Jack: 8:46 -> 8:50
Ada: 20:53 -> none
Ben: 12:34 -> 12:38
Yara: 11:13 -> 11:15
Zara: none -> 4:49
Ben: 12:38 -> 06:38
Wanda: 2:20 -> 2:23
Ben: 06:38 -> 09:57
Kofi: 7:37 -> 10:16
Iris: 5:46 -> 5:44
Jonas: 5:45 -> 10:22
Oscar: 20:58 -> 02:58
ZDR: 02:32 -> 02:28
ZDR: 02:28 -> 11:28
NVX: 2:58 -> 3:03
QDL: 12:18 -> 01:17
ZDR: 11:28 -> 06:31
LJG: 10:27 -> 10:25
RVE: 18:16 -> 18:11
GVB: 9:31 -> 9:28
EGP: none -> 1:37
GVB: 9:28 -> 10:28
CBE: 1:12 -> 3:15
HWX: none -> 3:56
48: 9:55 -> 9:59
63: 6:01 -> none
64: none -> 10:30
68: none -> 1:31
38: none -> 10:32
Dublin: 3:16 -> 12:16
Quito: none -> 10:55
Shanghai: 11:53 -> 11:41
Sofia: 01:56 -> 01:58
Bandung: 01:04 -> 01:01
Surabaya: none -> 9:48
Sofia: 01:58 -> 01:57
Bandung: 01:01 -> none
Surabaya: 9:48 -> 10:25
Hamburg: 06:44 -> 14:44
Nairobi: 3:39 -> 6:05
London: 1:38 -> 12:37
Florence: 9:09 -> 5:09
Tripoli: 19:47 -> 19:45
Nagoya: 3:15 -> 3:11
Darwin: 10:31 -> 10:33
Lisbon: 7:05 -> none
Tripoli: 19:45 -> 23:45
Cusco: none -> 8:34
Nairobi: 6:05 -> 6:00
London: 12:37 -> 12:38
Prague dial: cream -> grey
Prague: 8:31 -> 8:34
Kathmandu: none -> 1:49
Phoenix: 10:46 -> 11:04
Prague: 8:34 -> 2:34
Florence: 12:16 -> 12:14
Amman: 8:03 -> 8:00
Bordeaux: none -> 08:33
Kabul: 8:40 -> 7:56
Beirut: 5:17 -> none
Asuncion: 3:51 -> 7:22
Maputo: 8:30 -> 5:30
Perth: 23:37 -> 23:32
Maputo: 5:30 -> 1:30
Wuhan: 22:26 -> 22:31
****************
# [Exercise task]
Copy the rows above, replacing every "none" with "missing" and leaving the rest unchanged.

# [Task result]
Jack: 8:46 -> 8:50
Ada: 20:53 -> missing
Ben: 12:34 -> 12:38
Yara: 11:13 -> 11:15
Zara: missing -> 4:49
Ben: 12:38 -> 06:38
Wanda: 2:20 -> 2:23
Ben: 06:38 -> 09:57
Kofi: 7:37 -> 10:16
Iris: 5:46 -> 5:44
Jonas: 5:45 -> 10:22
Oscar: 20:58 -> 02:58
ZDR: 02:32 -> 02:28
ZDR: 02:28 -> 11:28
NVX: 2:58 -> 3:03
QDL: 12:18 -> 01:17
ZDR: 11:28 -> 06:31
LJG: 10:27 -> 10:25
RVE: 18:16 -> 18:11
GVB: 9:31 -> 9:28
EGP: missing -> 1:37
GVB: 9:28 -> 10:28
CBE: 1:12 -> 3:15
HWX: missing -> 3:56
48: 9:55 -> 9:59
63: 6:01 -> missing
64: missing -> 10:30
68: missing -> 1:31
38: missing -> 10:32
Dublin: 3:16 -> 12:16
Quito: missing -> 10:55
Shanghai: 11:53 -> 11:41
Sofia: 01:56 -> 01:58
Bandung: 01:04 -> 01:01
Surabaya: missing -> 9:48
Sofia: 01:58 -> 01:57
Bandung: 01:01 -> missing
Surabaya: 9:48 -> 10:25
Hamburg: 06:44 -> 14:44
Nairobi: 3:39 -> 6:05
London: 1:38 -> 12:37
Florence: 9:09 -> 5:09
Tripoli: 19:47 -> 19:45
Nagoya: 3:15 -> 3:11
Darwin: 10:31 -> 10:33
Lisbon: 7:05 -> missing
Tripoli: 19:45 -> 23:45
Cusco: missing -> 8:34
Nairobi: 6:05 -> 6:00
London: 12:37 -> 12:38
Prague dial: cream -> grey
Prague: 8:31 -> 8:34
Kathmandu: missing -> 1:49
Phoenix: 10:46 -> 11:04
Prague: 8:34 -> 2:34
Florence: 12:16 -> 12:14
Amman: 8:03 -> 8:00
Bordeaux: missing -> 08:33
Kabul: 8:40 -> 7:56
Beirut: 5:17 -> missing
Asuncion: 3:51 -> 7:22
Maputo: 8:30 -> 5:30
Perth: 23:37 -> 23:32
Maputo: 5:30 -> 1:30
Wuhan: 22:26 -> 22:31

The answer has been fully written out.